Difference listings:
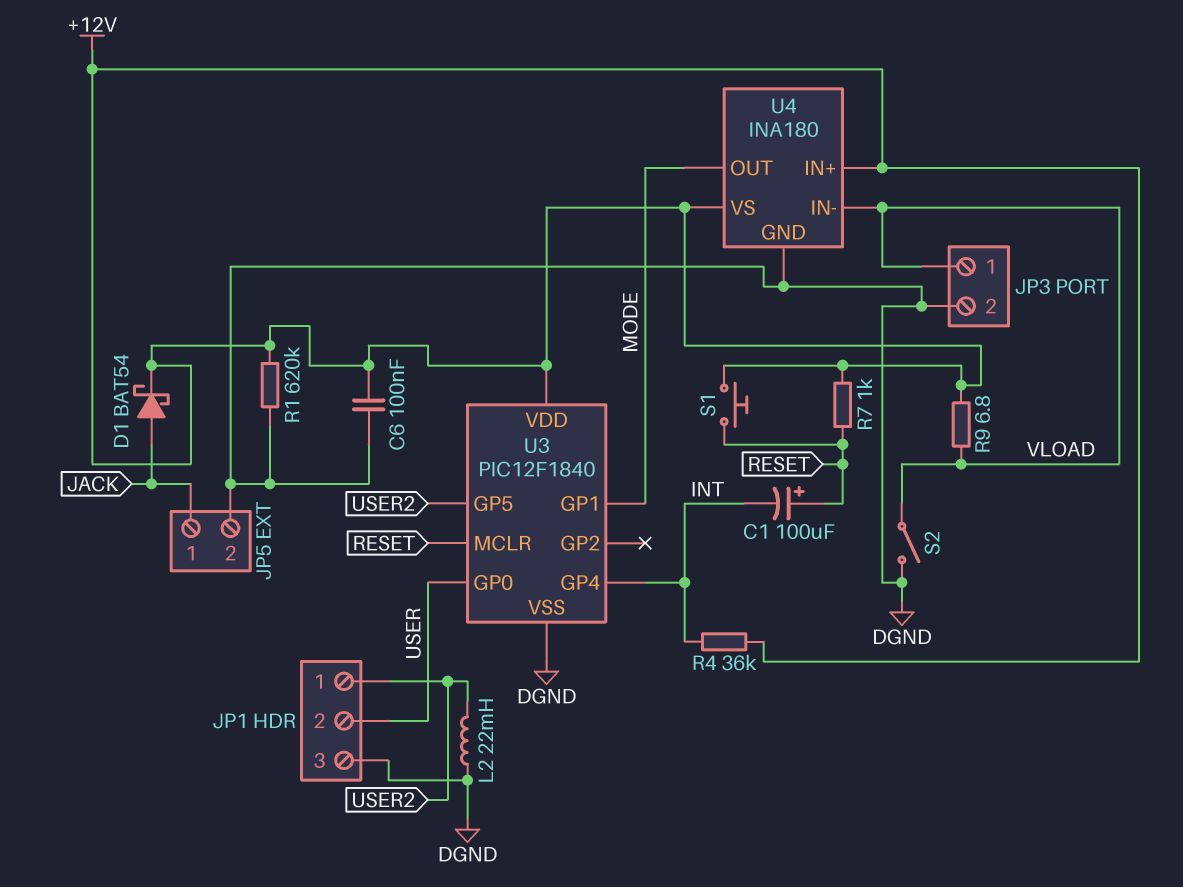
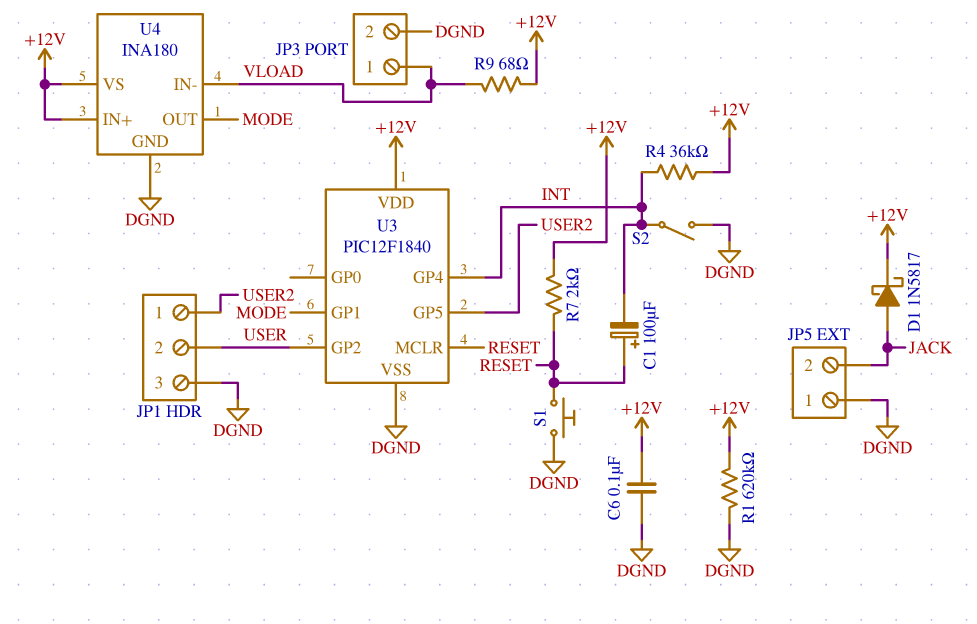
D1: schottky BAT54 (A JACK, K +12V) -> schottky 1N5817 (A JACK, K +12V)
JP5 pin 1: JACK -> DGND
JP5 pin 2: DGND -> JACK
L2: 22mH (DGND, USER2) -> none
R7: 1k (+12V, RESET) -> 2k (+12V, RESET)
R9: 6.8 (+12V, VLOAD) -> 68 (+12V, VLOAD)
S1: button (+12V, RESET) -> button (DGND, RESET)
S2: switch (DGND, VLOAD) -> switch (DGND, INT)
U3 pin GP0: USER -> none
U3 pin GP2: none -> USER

▶ [What the task requires]
Return the entries above exactly, skipping any images.

▶ [Task answer]
D1: schottky BAT54 (A JACK, K +12V) -> schottky 1N5817 (A JACK, K +12V)
JP5 pin 1: JACK -> DGND
JP5 pin 2: DGND -> JACK
L2: 22mH (DGND, USER2) -> none
R7: 1k (+12V, RESET) -> 2k (+12V, RESET)
R9: 6.8 (+12V, VLOAD) -> 68 (+12V, VLOAD)
S1: button (+12V, RESET) -> button (DGND, RESET)
S2: switch (DGND, VLOAD) -> switch (DGND, INT)
U3 pin GP0: USER -> none
U3 pin GP2: none -> USER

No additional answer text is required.